Records for the exercise.
-.-.-

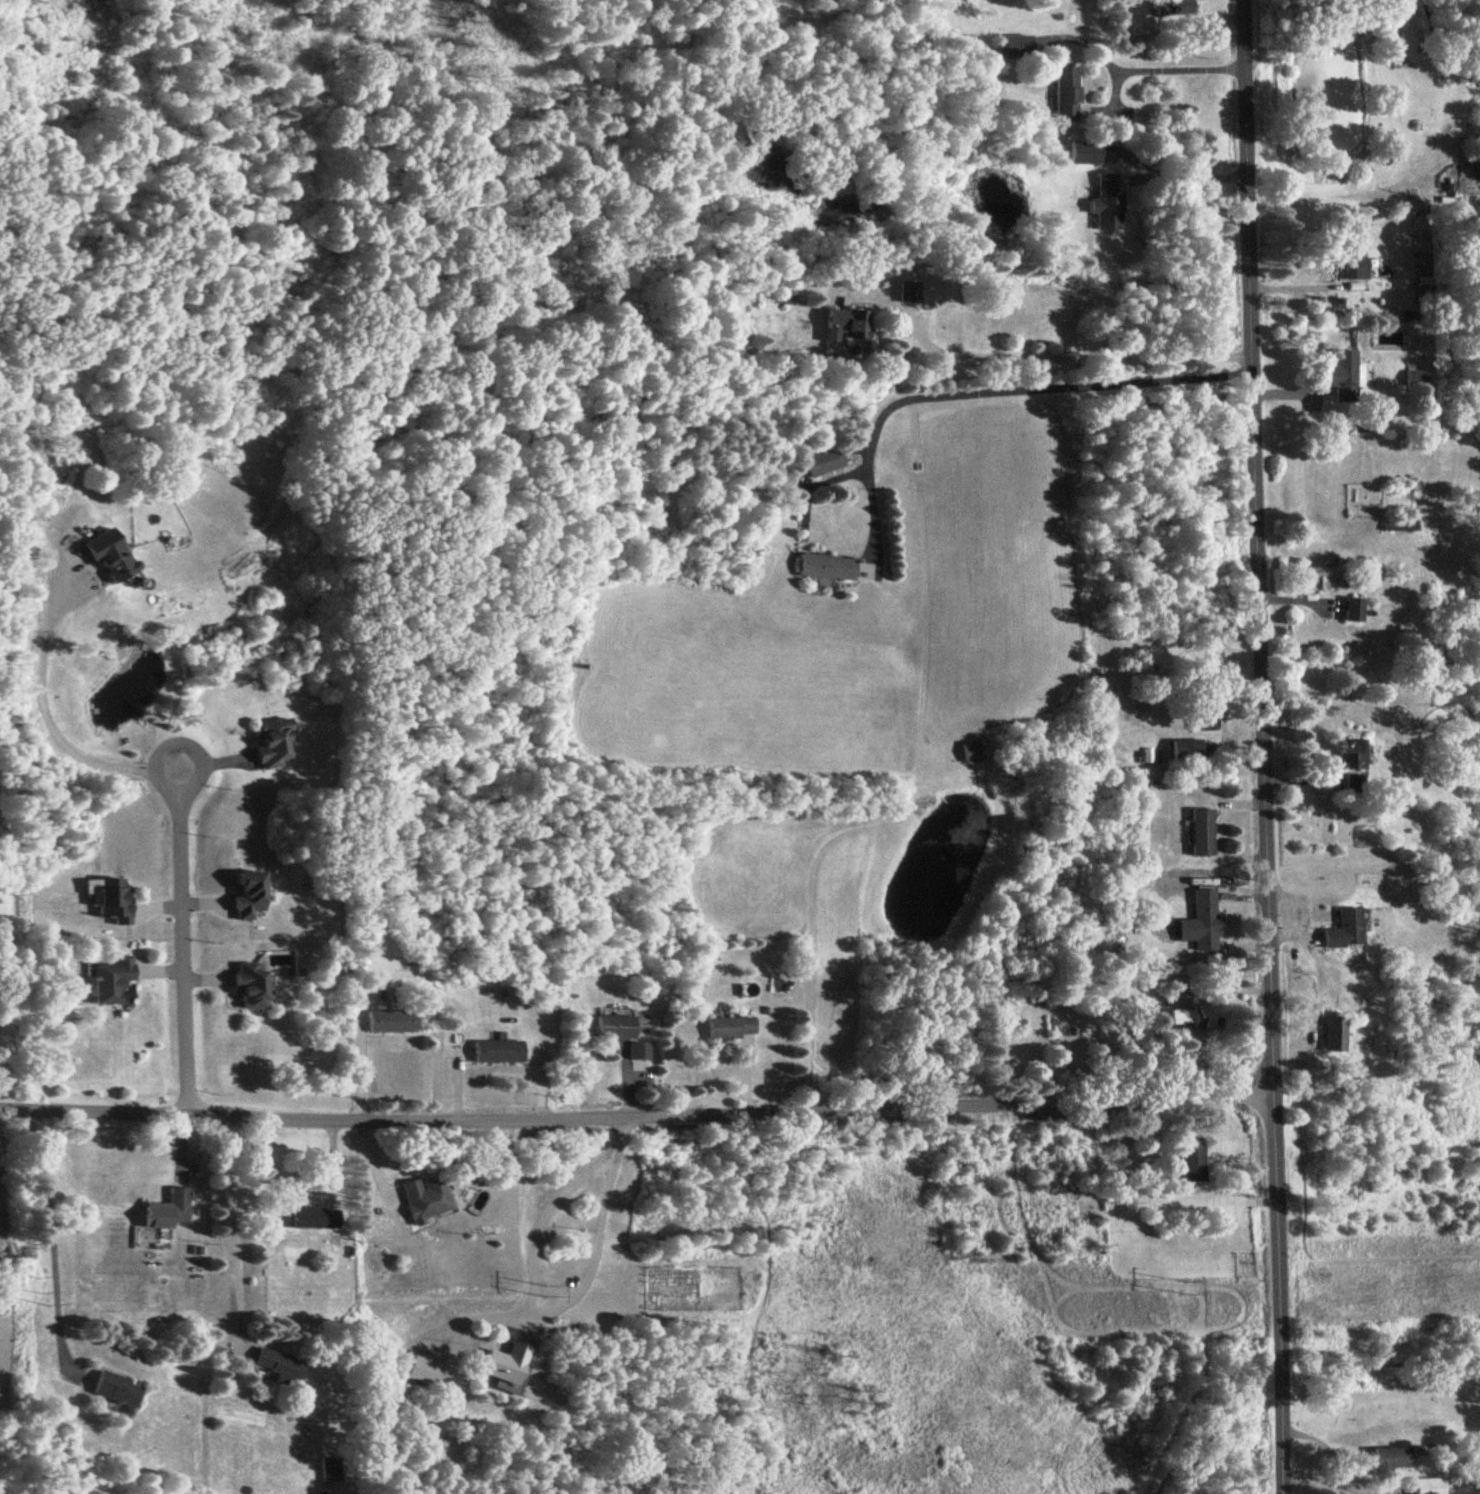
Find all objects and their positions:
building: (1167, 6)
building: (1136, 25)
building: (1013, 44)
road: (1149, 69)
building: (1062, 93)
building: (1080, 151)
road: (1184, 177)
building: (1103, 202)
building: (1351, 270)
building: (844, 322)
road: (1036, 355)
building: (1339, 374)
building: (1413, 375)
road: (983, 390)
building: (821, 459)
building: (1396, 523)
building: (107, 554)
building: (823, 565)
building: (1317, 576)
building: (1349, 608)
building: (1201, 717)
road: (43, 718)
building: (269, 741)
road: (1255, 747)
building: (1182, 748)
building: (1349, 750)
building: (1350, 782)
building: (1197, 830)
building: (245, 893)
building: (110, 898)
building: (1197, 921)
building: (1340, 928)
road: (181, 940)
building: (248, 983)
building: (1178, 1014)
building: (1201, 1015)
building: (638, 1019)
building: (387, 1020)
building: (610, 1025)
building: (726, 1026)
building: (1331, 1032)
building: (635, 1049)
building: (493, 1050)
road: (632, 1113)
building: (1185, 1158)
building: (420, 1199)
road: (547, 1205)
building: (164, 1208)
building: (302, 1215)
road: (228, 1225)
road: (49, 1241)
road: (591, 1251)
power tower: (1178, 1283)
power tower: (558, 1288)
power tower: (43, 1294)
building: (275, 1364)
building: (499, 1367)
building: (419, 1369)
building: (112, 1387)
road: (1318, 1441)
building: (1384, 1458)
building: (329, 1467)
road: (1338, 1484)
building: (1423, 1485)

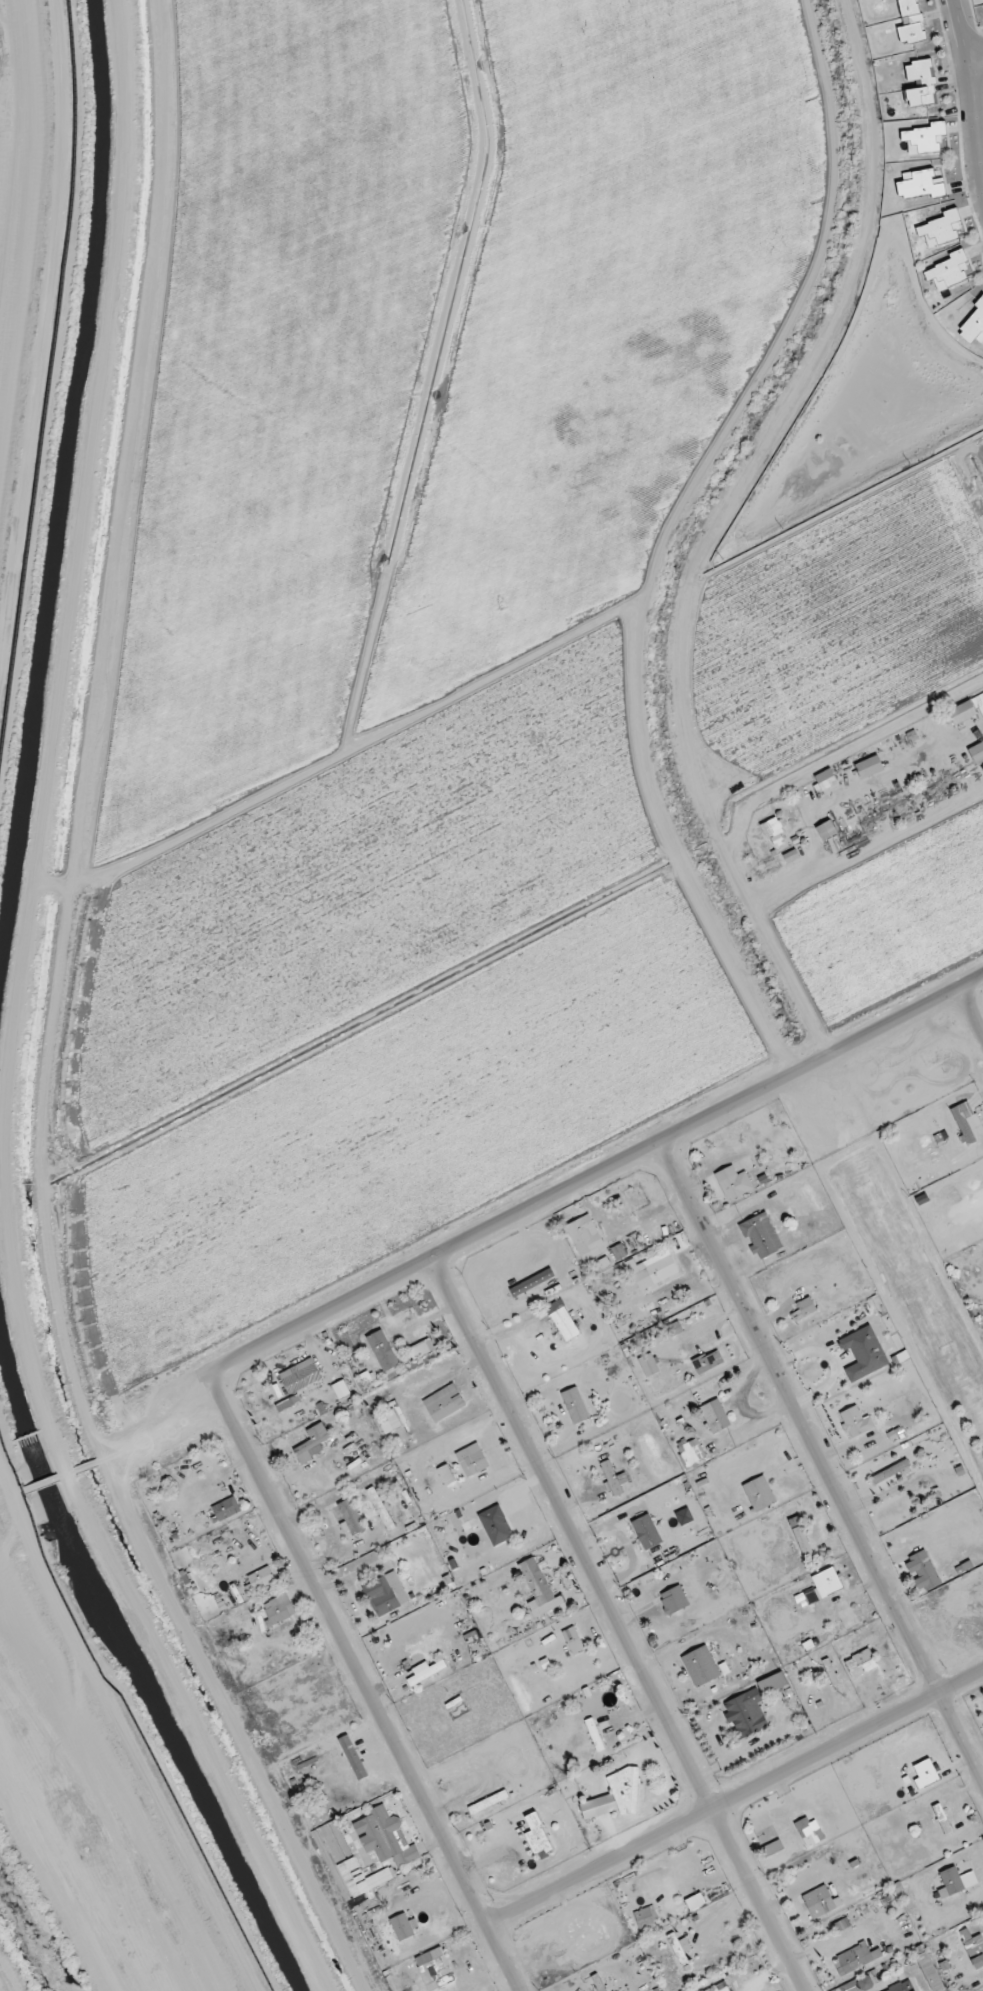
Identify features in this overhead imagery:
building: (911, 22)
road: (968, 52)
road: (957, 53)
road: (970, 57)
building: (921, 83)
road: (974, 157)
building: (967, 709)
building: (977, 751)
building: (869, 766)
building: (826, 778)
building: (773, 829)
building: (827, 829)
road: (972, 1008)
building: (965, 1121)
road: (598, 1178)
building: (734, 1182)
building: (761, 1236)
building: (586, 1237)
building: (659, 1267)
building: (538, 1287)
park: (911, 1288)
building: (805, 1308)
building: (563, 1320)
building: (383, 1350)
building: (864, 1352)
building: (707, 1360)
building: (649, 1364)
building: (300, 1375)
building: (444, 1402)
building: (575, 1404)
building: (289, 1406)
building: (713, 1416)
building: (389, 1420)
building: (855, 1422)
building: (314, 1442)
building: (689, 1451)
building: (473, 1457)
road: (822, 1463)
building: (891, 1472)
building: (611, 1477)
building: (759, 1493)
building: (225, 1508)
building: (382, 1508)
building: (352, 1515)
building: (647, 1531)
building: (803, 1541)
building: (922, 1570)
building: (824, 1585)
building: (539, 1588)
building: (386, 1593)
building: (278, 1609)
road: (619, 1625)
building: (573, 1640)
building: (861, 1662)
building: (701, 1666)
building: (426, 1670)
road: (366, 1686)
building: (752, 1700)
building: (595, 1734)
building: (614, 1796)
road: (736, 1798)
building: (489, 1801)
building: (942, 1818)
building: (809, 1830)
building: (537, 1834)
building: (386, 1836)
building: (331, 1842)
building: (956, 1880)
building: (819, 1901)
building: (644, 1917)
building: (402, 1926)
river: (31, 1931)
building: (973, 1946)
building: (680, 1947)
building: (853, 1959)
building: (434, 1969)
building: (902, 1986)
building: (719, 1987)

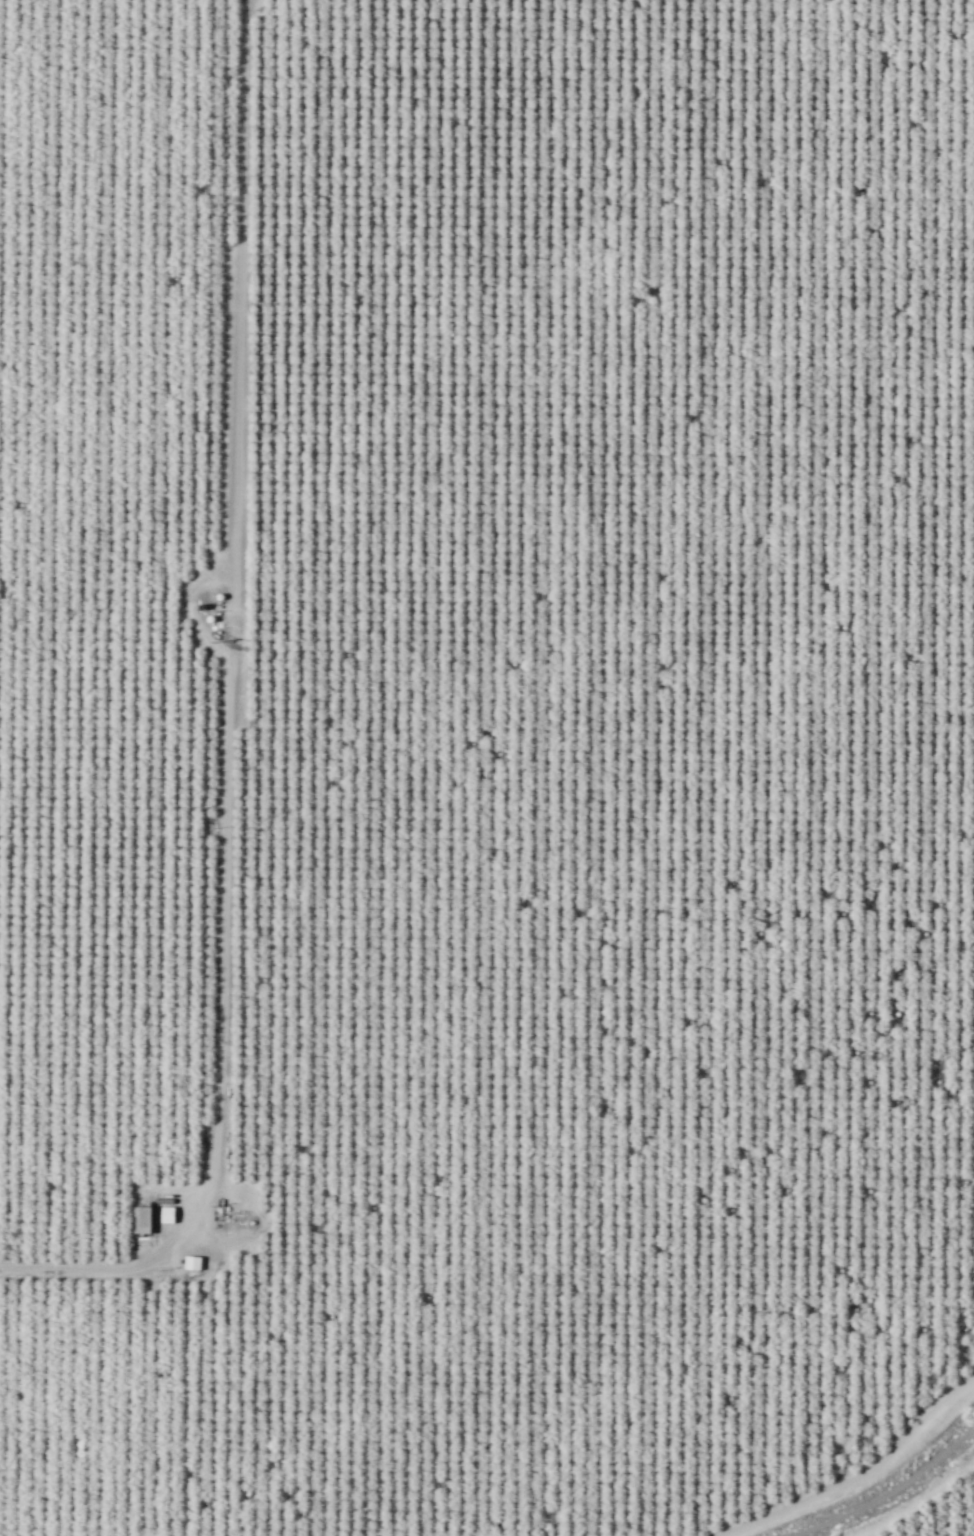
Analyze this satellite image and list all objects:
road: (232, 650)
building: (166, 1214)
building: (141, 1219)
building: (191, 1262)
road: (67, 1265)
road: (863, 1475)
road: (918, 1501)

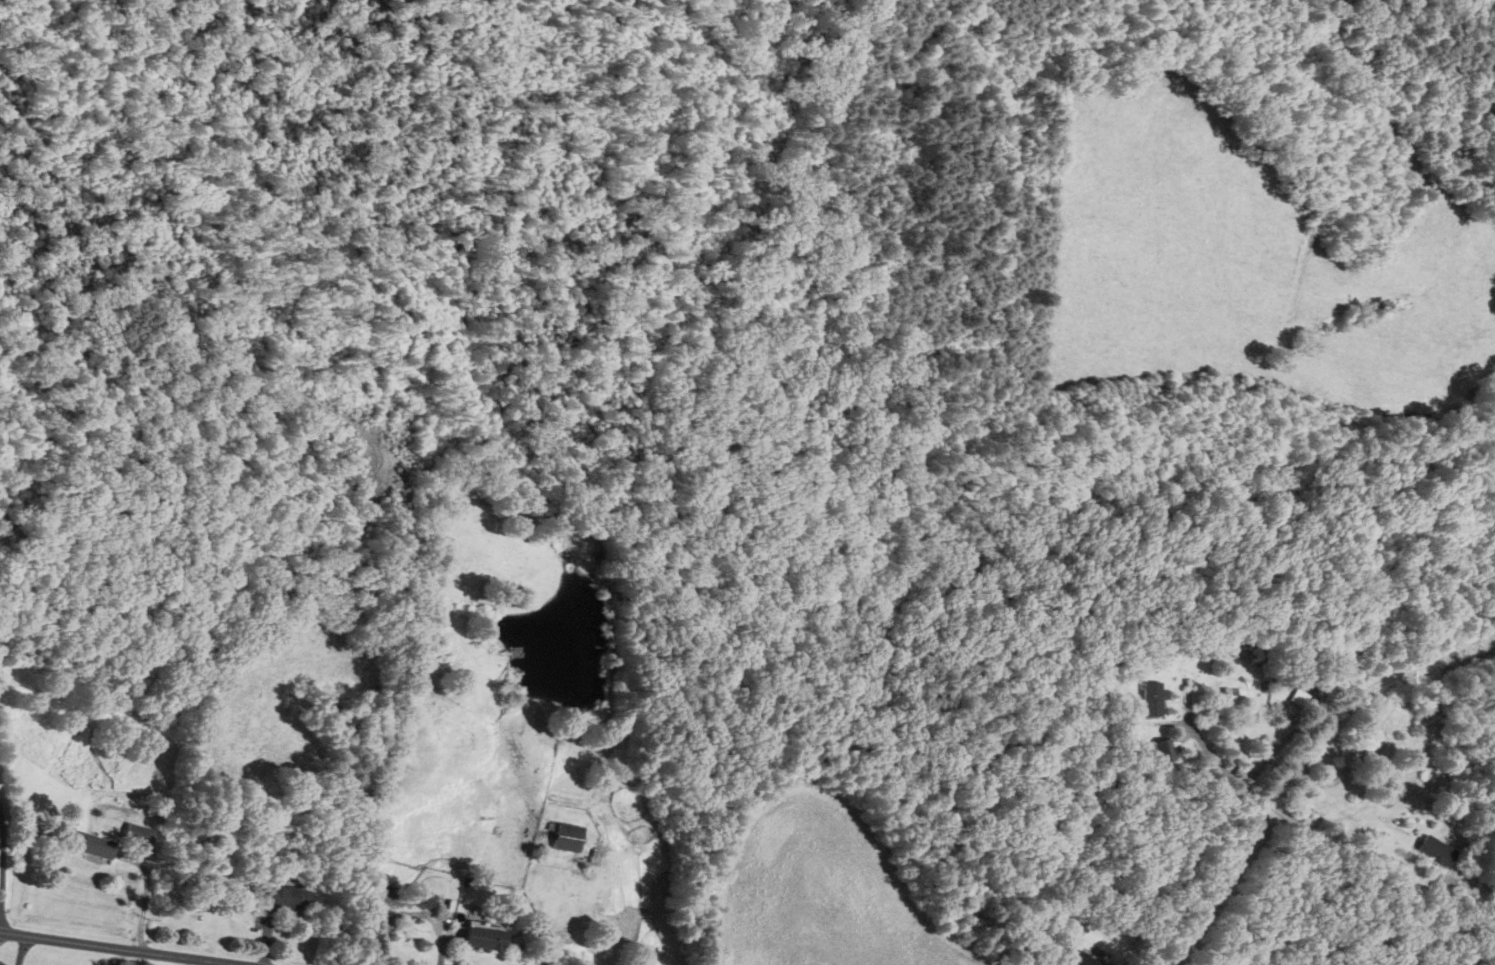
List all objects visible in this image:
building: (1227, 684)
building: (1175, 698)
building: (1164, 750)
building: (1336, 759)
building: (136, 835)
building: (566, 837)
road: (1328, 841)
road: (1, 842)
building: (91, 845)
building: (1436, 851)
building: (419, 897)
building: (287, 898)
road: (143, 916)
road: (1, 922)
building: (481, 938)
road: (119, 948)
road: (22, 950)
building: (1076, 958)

-.-.-

What to produce.
Starting at the line that contains "List all objects visible", restate word for word every line through the last one in the records above. Return nothing else.

Response area.
List all objects visible in this image:
building: (1227, 684)
building: (1175, 698)
building: (1164, 750)
building: (1336, 759)
building: (136, 835)
building: (566, 837)
road: (1328, 841)
road: (1, 842)
building: (91, 845)
building: (1436, 851)
building: (419, 897)
building: (287, 898)
road: (143, 916)
road: (1, 922)
building: (481, 938)
road: (119, 948)
road: (22, 950)
building: (1076, 958)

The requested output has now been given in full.